# Task
Taking the data below, please print only the lines from the line holding "pink rectangle: moved 59 px left, 19 px up" to the line holding "yellow hexagon at", inclusive, with pictures omitted.

# Excerpted data
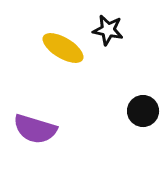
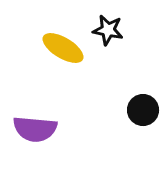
black circle: moved 1 px up
purple semicircle: rotated 12 degrees counterclockwise
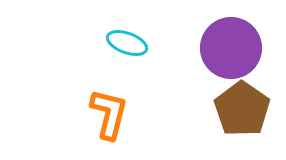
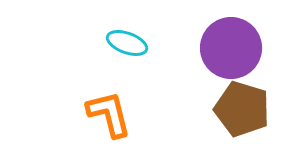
brown pentagon: rotated 18 degrees counterclockwise
orange L-shape: rotated 28 degrees counterclockwise
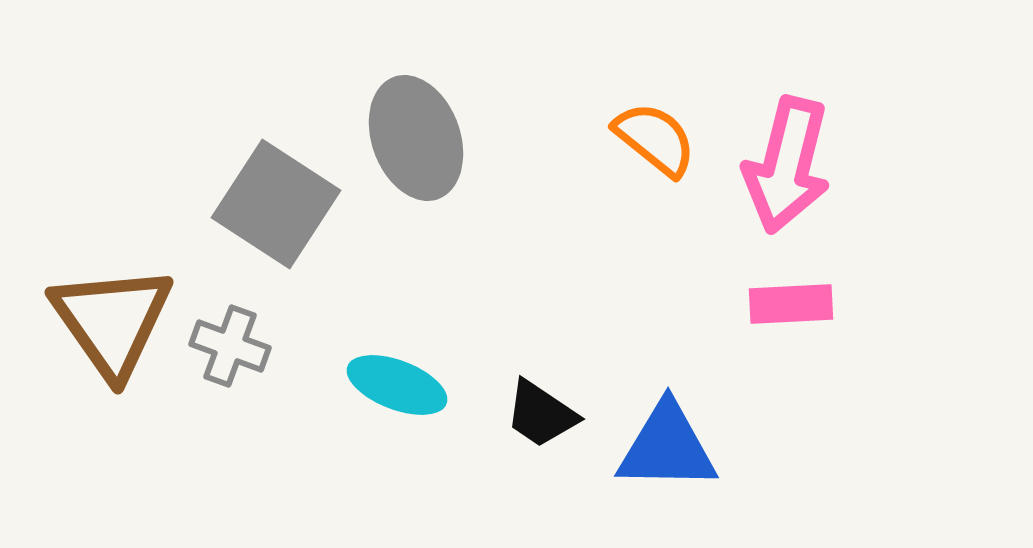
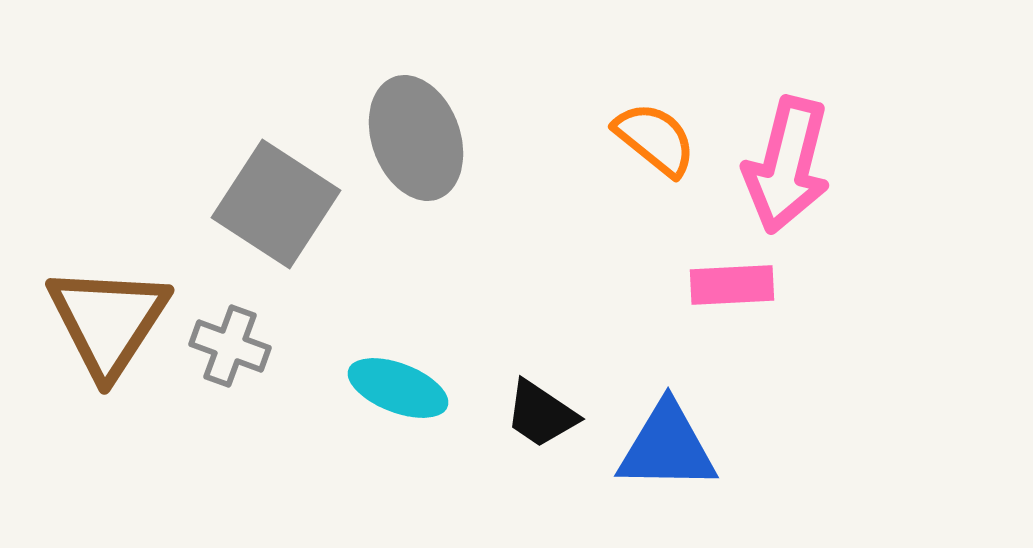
pink rectangle: moved 59 px left, 19 px up
brown triangle: moved 4 px left; rotated 8 degrees clockwise
cyan ellipse: moved 1 px right, 3 px down
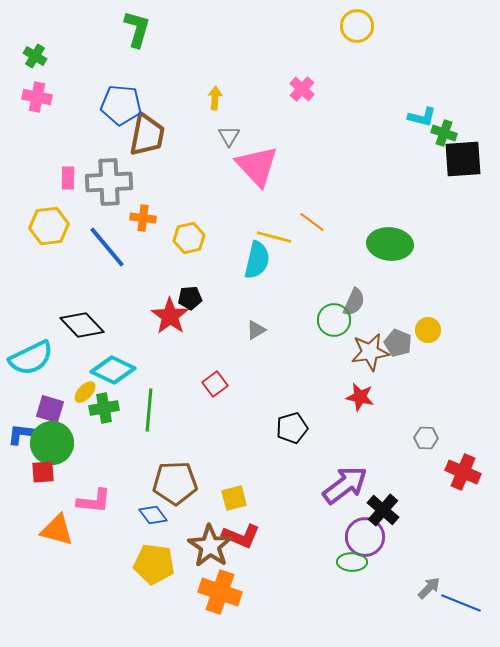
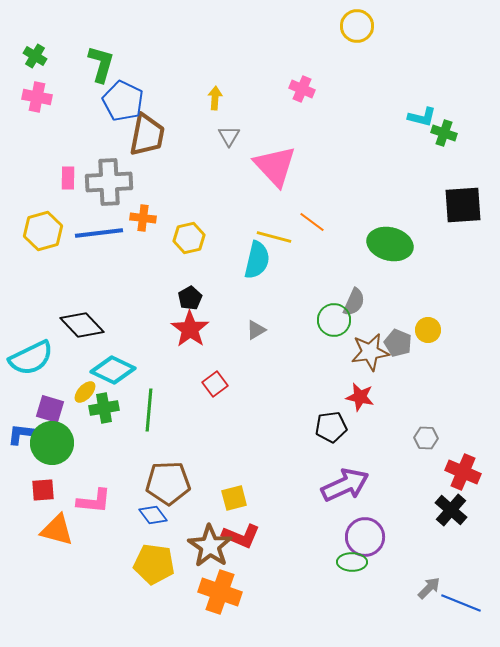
green L-shape at (137, 29): moved 36 px left, 35 px down
pink cross at (302, 89): rotated 20 degrees counterclockwise
blue pentagon at (121, 105): moved 2 px right, 4 px up; rotated 21 degrees clockwise
black square at (463, 159): moved 46 px down
pink triangle at (257, 166): moved 18 px right
yellow hexagon at (49, 226): moved 6 px left, 5 px down; rotated 9 degrees counterclockwise
green ellipse at (390, 244): rotated 9 degrees clockwise
blue line at (107, 247): moved 8 px left, 14 px up; rotated 57 degrees counterclockwise
black pentagon at (190, 298): rotated 25 degrees counterclockwise
red star at (170, 316): moved 20 px right, 13 px down
black pentagon at (292, 428): moved 39 px right, 1 px up; rotated 8 degrees clockwise
red square at (43, 472): moved 18 px down
brown pentagon at (175, 483): moved 7 px left
purple arrow at (345, 485): rotated 12 degrees clockwise
black cross at (383, 510): moved 68 px right
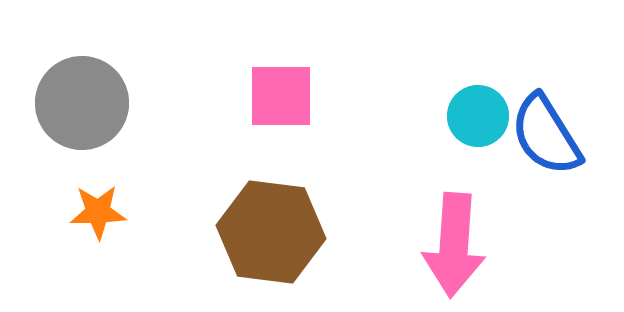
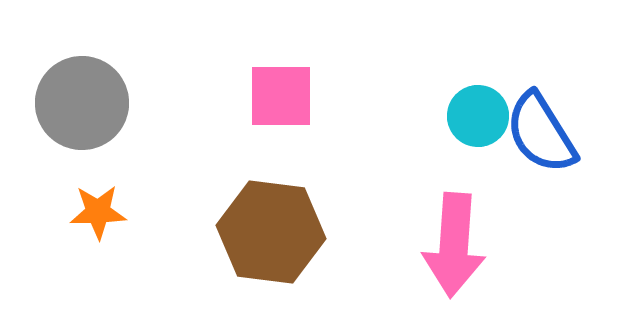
blue semicircle: moved 5 px left, 2 px up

# Solution for this problem
pink rectangle: moved 59 px left, 19 px up
brown triangle: moved 4 px left; rotated 8 degrees clockwise
cyan ellipse: moved 1 px right, 3 px down
green L-shape at (137, 29): moved 36 px left, 35 px down
pink cross at (302, 89): rotated 20 degrees counterclockwise
blue pentagon at (121, 105): moved 2 px right, 4 px up; rotated 21 degrees clockwise
black square at (463, 159): moved 46 px down
pink triangle at (257, 166): moved 18 px right
yellow hexagon at (49, 226): moved 6 px left, 5 px down; rotated 9 degrees counterclockwise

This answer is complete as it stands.